# [Given records]
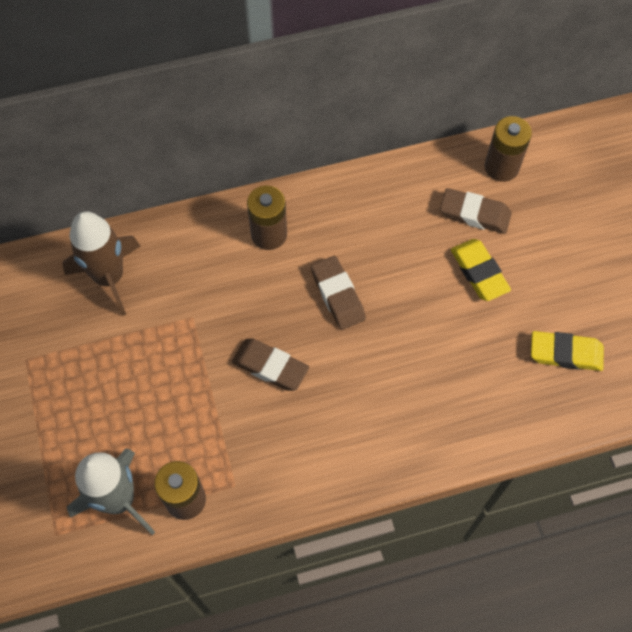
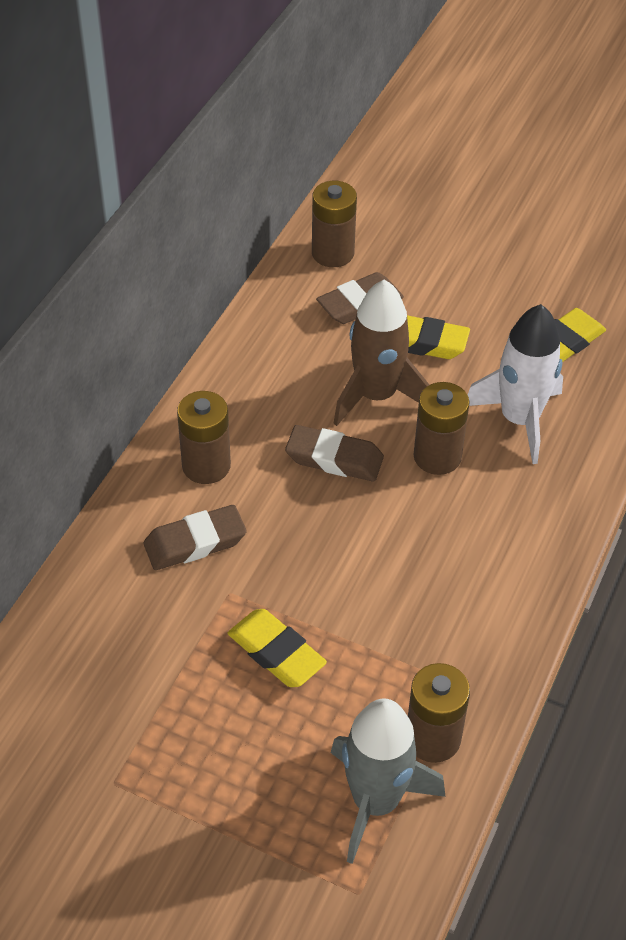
camera: 50 degrees left, 15 degrees down
(109, 277) = (100, 634): brown rocket -> brown rocket (376, 395)
(172, 373) = (276, 653): none -> yellow eraser
(270, 367) = (356, 565): brown eraser -> brown eraser (195, 543)
(394, 349) = (437, 456): none -> brown battery
(470, 374) = (519, 419): none -> white rocket

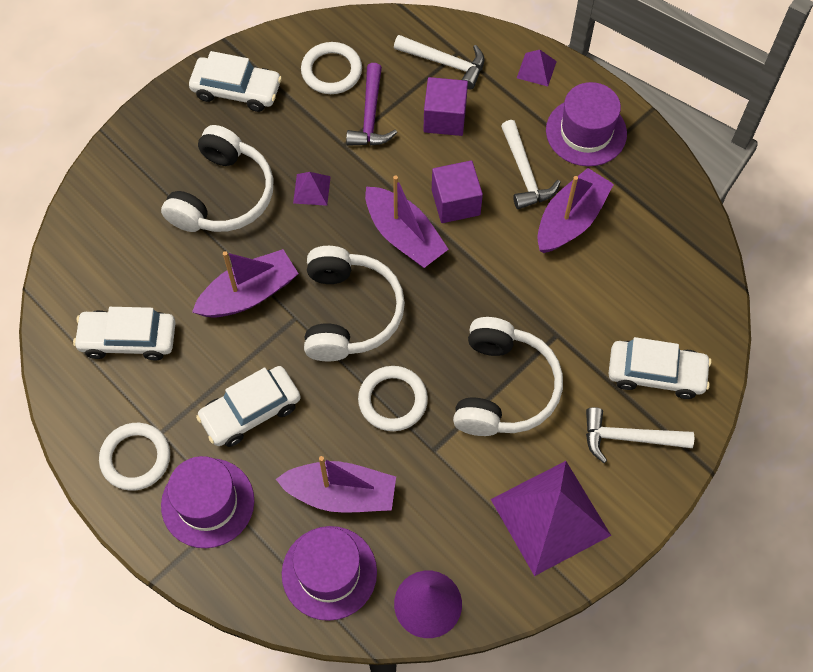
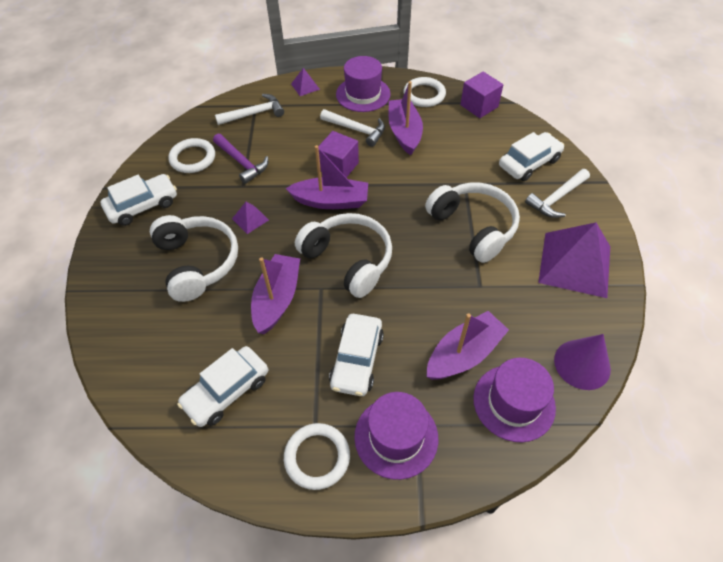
camera: 45 degrees left, 10 degrees down
(393, 400) = (428, 281): white ring -> white ring (424, 95)
(444, 118) = (284, 136): purple cube -> purple cube (479, 106)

# [Task details]
Locate the string "degrees" in the listing above and copy every line where it occurs.

# [Response]
camera: 50 degrees left, 15 degrees down
camera: 45 degrees left, 10 degrees down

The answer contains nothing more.